§ WHAT IS ASKED: Count the lines in the material below that contain the string "kern". Reply with that number alone.

§ RECORD SET:
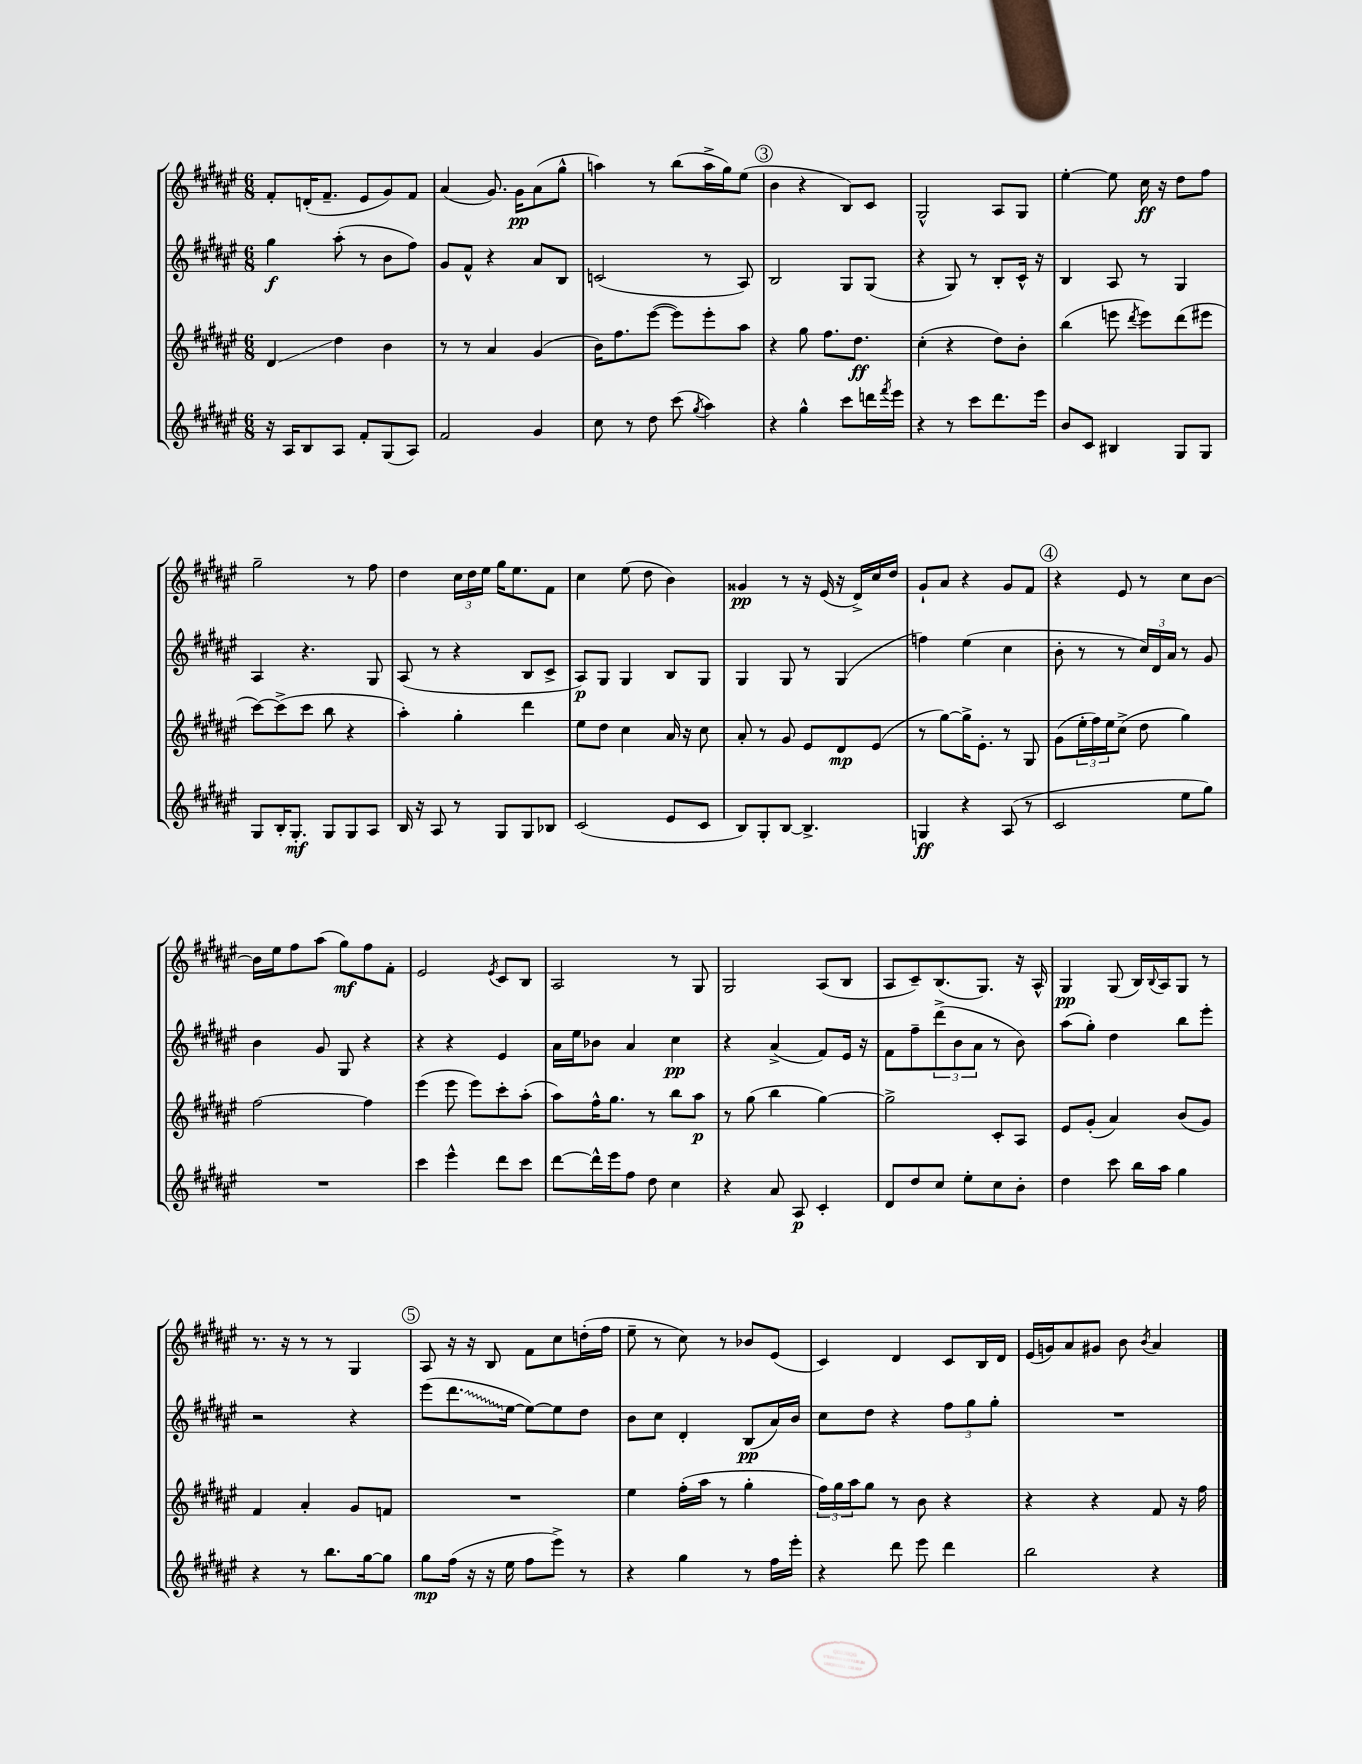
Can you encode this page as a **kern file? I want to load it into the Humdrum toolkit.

**kern	**kern	**kern	**kern
*staff4	*staff3	*staff2	*staff1
*clefG2	*clefG2	*clefG2	*clefG2
*k[f#c#g#d#a#e#]	*k[f#c#g#d#a#e#]	*k[f#c#g#d#a#e#]	*k[f#c#g#d#a#e#]
*M6/8	*M6/8	*M6/8	*M6/8
16r	4d#/	4gg#\	8f#'/L
16A#/LK	.	.	.
8B/	.	.	(16d'/K
.	.	.	8.f#~/J
8A#/J	4dd#\	(8aa#'\	.
8f#'/L	.	8r	8e#/L
(8G#/	4b\	8b\L	8g#/)
8A#/J)	.	8ff#\J)	8f#/J
=	=	=	=
2f#/	8r	8g#/L	(4a#/
.	8r	8f#^^/J	.
.	4a#/	4r	8.g#/)
.	.	.	16g#\LK
4g#/	(4g#/	8a#/L	(8a#\
.	.	8B/J	8gg#^^\J
=	=	=	=
8cc#\	16b\LK)	(2c/	4aa\)
.	8.ff#\	.	.
8r	.	.	.
8dd#\	([8eee#\J	.	8r
(8ccc#\	8eee#\]L)	.	(8bb\L
8qgg#/	.	.	.
4aa#\)	8eee#'\	8r	16aa^\L
.	.	.	16gg#\J)
.	8aa#\J	8A#/)	(8ee#\J
=	=	=	=
4r	4r	2B/	4b\
4gg#^^\	8gg#\	.	4r
.	8.ff#\L	.	.
8ccc#\L	.	8G#/L	8B/L)
.	8.dd#\J	.	.
16ddd\L	.	(8G#/J	8c#/J
8qfff#/	.	.	.
16eee#\JJ	.	.	.
=	=	=	=
4r	(4cc#'\	4r	2G#^^/
8r	4r	8G#/)	.
8ccc#\L	.	8r	.
8.ddd#\	8dd#\L)	8B'/L	8A#/L
.	8b'\J	16c#^^/Jk	8G#/J
16eee#\Jk	.	16r	.
=	=	=	=
8b/L	(4bb\	4B/	[4ee#'\
8c#/J	.	.	.
4B#/	8eee\	8A#/	8ee#\]
.	8qddd#/	.	.
.	8eee\L)	8r	16cc#\
.	.	.	16r
8G#/L	(8ddd#\	4G#/	8dd#\L
8G#/J	8eee#\J	.	8ff#\J
=	=	=	=
8G#/L	[8ccc#\L)	4A#/	2gg#~\
16B'/K	(8ccc#^\]	.	.
8.G#'/J	.	.	.
.	8ccc#\J	4.r	.
8G#/L	8bb\	.	.
8G#/	4r	.	8r
8A#/J	.	8G#/	8ff#\
=	=	=	=
16B/	4aa#'\)	(8A#/	4dd#\
16r	.	.	.
8A#/	.	8r	.
8r	4gg#'\	4r	24cc#\LL
.	.	.	24dd#\
.	.	.	24ee#\JJ
8G#/L	.	.	16gg#\LK
.	.	.	8.ee#\
8G#/	4ddd#\	8B/L	.
8B-/J	.	8c#^/J	8f#\J
=	=	=	=
(2c#/	8ee#\L	8A#/L)	4cc#\
.	8dd#\J	8G#/J	.
.	4cc#\	4G#/	(8ee#\
.	.	.	8dd#\
8e#/L	16a#/	8B/L	4b\)
.	16r	.	.
8c#/J	8cc#\	8G#/J	.
=	=	=	=
8B/L)	8a#'/	4G#/	4g##/
8G#'/	8r	.	.
[8B/J	8g#/	8G#/	8r
4.B^/]	8e#/L	8r	16r
.	.	.	(16e#/
.	8d#/	(4G#/	16r
.	.	.	16d#^/LL)
.	(8e#/J	.	16cc#/
.	.	.	16dd#/JJ
=	=	=	=
4G/	8r	4ff\)	8g#`/L
.	[8gg#\L)	.	8a#/J
4r	16gg#^\]K	(4ee#\	4r
.	8.e#'\J	.	.
(8A#/	8r	4cc#\	8g#/L
8r	8G#/	.	8f#/J
=	=	=	=
2c#/	(8g#\L	8b'\	4r
.	24ee#'\L	8r	.
.	24ff#\)	.	.
.	24ee#\J	.	.
.	(8cc#^\J	8r	8e#/
.	8dd#\	24cc#/LL)	8r
.	.	24d#/	.
.	.	24a#/JJ	.
8ee#\L	4gg#\)	8r	8cc#\L
8gg#\J)	.	8g#/	[8b\J
=	=	=	=
2.r	[2ff#\	4b\	16b\]LL
.	.	.	16ee#\J
.	.	.	8ff#\
.	.	8g#/	(8aa#\J
.	.	8G#/	8gg#\L)
.	4ff#\]	4r	8ff#\
.	.	.	8f#'\J
=	=	=	=
4ccc#\	(4eee#\	4r	2e#/
4eee#^^\	8eee#\	4r	.
.	8eee#\L)	.	.
.	.	.	8qe#/
8ddd#\L	8ccc#'\	4e#/	8c#/L
8ccc#\J	(8aa#'\J	.	8B/J
=	=	=	=
[8ddd#\L	8aa#\L)	16a#\LL	2A#/
.	.	16ee#\J	.
16ddd#^^\]L	16ff#^^\K	8b-\J	.
16eee#\J	8.gg#\J	.	.
8ff#\J	.	4a#/	.
8dd#\	8r	.	.
4cc#\	8bb\L	4cc#\	8r
.	8aa#\J	.	8G#/
=	=	=	=
4r	8r	4r	2G#/
.	(8gg#\	.	.
8a#/	4bb\	(4a#^/	.
8A#/	.	.	.
4c#'/	[4gg#\)	8f#/L)	(8A#/L
.	.	16e#/Jk	8B/J
.	.	16r	.
=	=	=	=
8d#/L	2gg#^\]	8f#\L	8A#/L
8dd#/	.	8ff#~\	8c#~/)
8cc#/J	.	(12ddd#^\	(8.B/
.	.	12b\	.
8ee#'\L	.	.	.
.	.	12a#\J	.
.	.	.	8.G#/J)
8cc#\	8c#'/L	8r	.
8b'\J	8A#/J	8b\)	16r
.	.	.	16A#^^/
=	=	=	=
4dd#\	8e#/L	(8aa#\L	4G#/
.	(8g#'/J	8gg#'\J)	.
8ccc#\	4a#/)	4dd#\	(8G#/
16bb\LL	.	.	16B/LL)
.	.	.	8qqB/
16aa#\JJ	.	.	16A#/J
4gg#\	(8b/L	8bb\L	8G#/J
.	8g#/J)	8eee#'\J	8r
=	=	=	=
4r	4f#/	2r	8.r
.	.	.	16r
8r	4a#'/	.	8r
8.bb\L	.	.	8r
.	8g#/L	4r	4G#/
[16gg#\k	.	.	.
8gg#\]J	8f/J	.	.
=	=	=	=
8gg#\L	2.r	(8eee#\L	8A#/
(16ff#\Jk	.	8.ddd#\	16r
16r	.	.	16r
16r	.	.	8B/
16ee#\	.	[16ee#\Jk	.
8ff#\L	.	8ee#\_L)	8f#\L
8eee#^\J)	.	8ee#\]	8cc#\
8r	.	8dd#\J	(16dd'\L
.	.	.	16ff#\JJ
=	=	=	=
4r	4ee#\	8b\L	8ee#~\
.	.	8cc#\J	8r
4gg#\	(16ff#'\LL	4d#'/	8cc#\)
.	16aa#\JJ	.	.
.	8r	.	8r
8r	4gg#'\	(8B/L	8b-/L
16ff#\LL	.	16a#/L)	(8e#/J
16eee#'\JJ	.	16b/JJ	.
=	=	=	=
4r	24ff#\LL)	8cc#\L	4c#/)
.	24gg#\	.	.
.	24aa#\J	.	.
.	8gg#\J	8dd#\J	.
8ddd#\	8r	4r	4d#/
8eee#\	8b\	.	.
4ddd#\	4r	12ff#\L	8c#/L
.	.	12gg#\	.
.	.	.	16B/L
.	.	12gg#'\J	.
.	.	.	16d#/JJ
=	=	=	=
2bb\	4r	2.r	(16e#/LL
.	.	.	16g/J)
.	.	.	8a#/
.	4r	.	8g#/J
.	.	.	8b\
.	.	.	8qb/
4r	8f#/	.	4a#/
.	16r	.	.
.	16ff#\	.	.
==	==	==	==
*-	*-	*-	*-
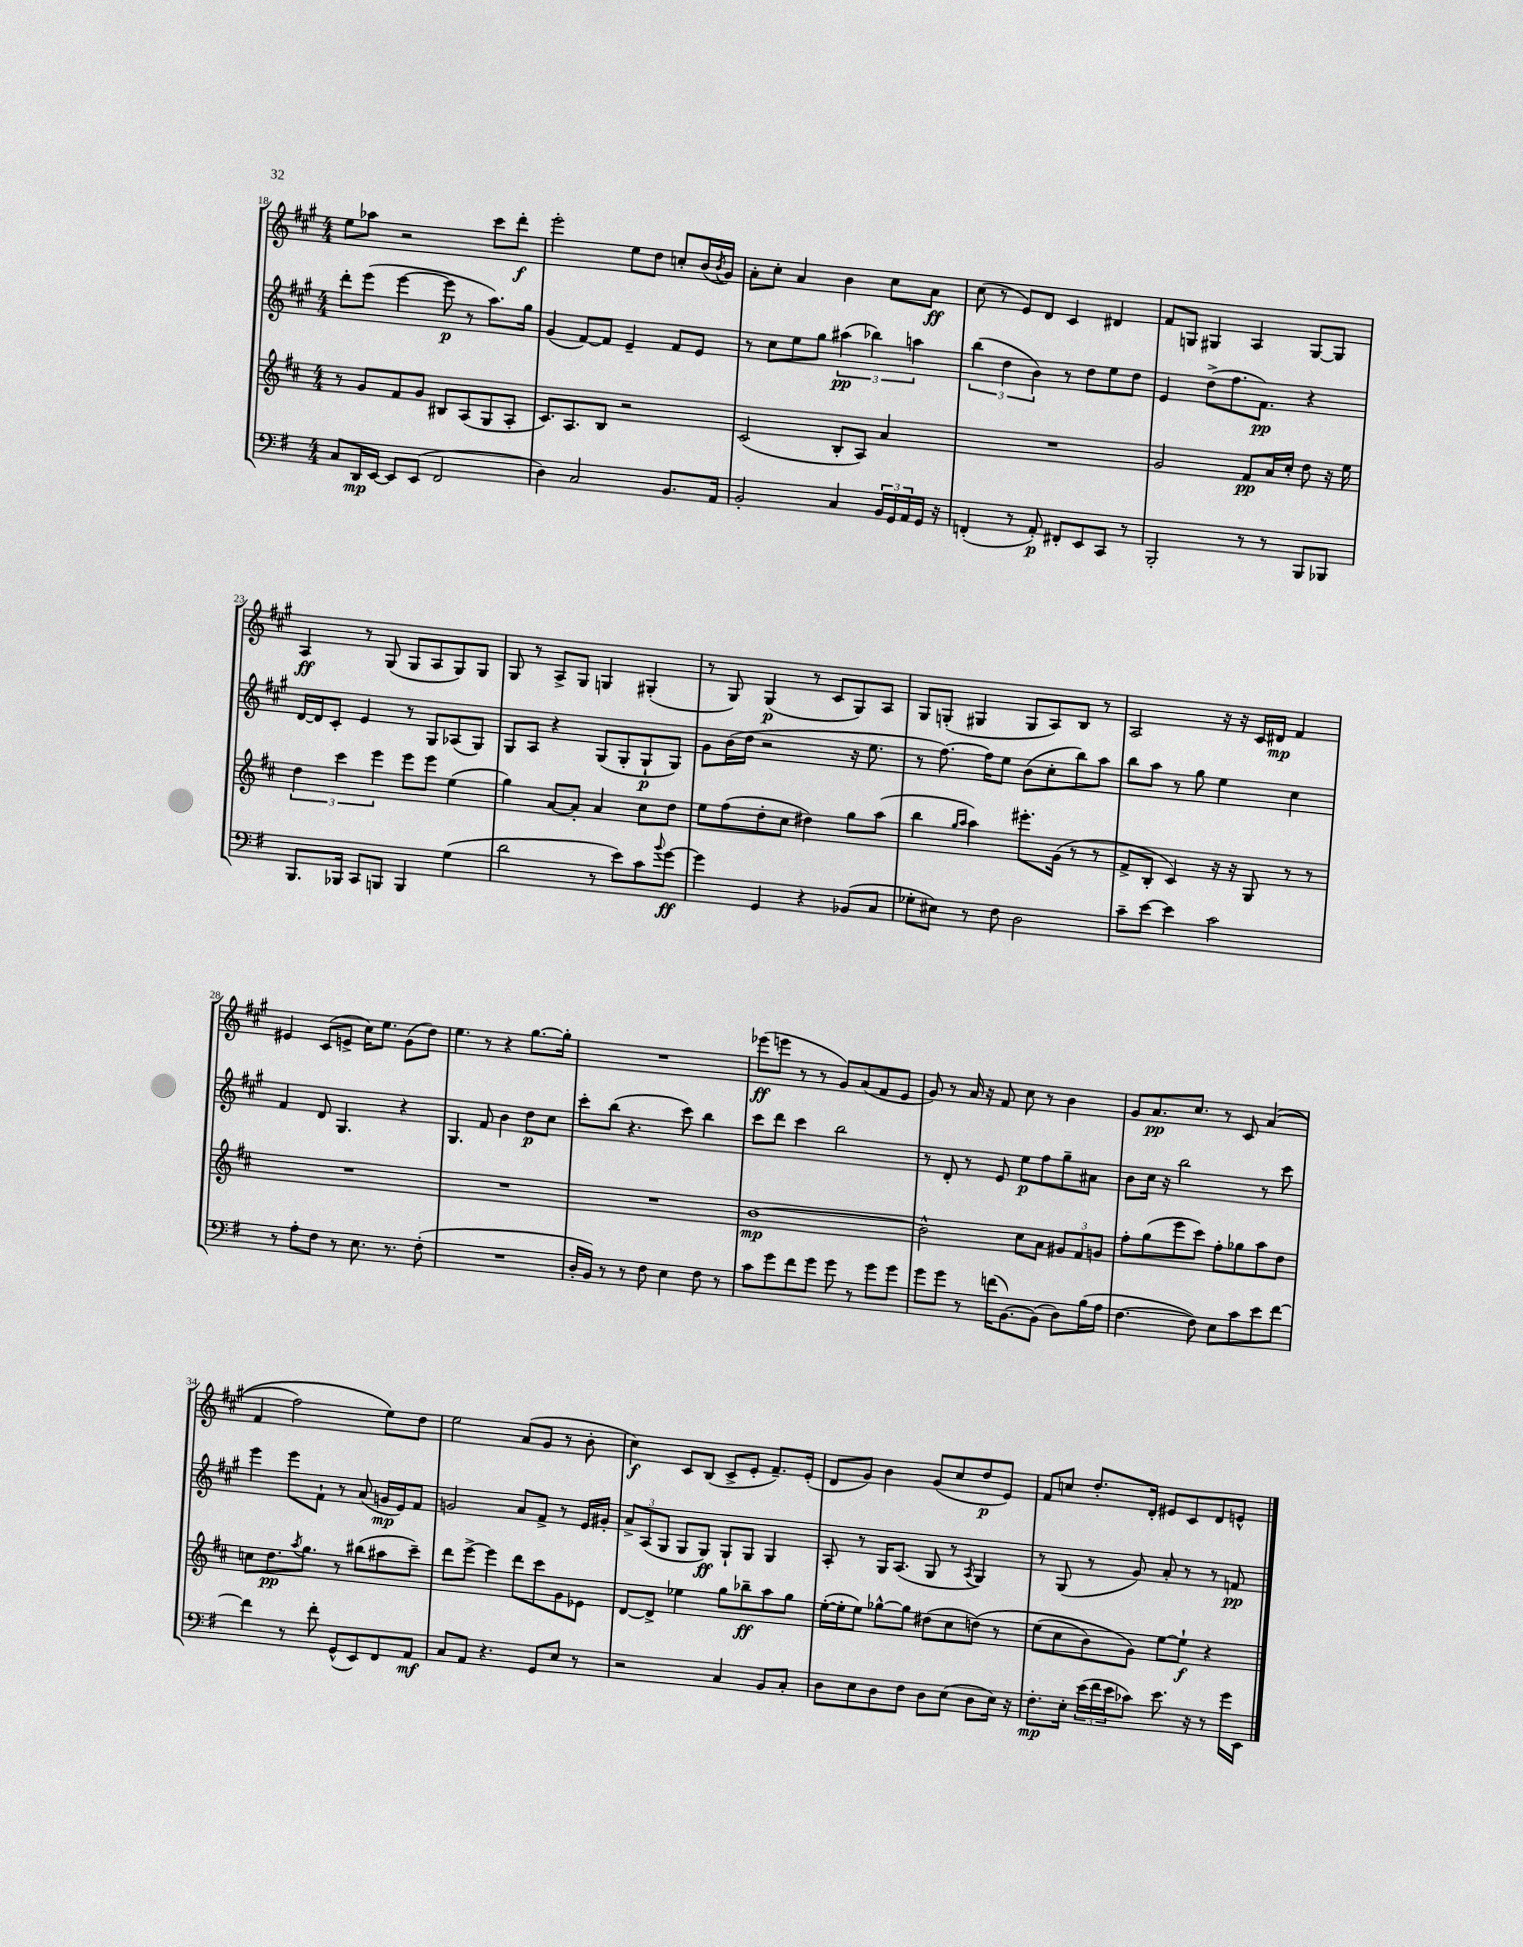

§ RIGHT ANSWER: 2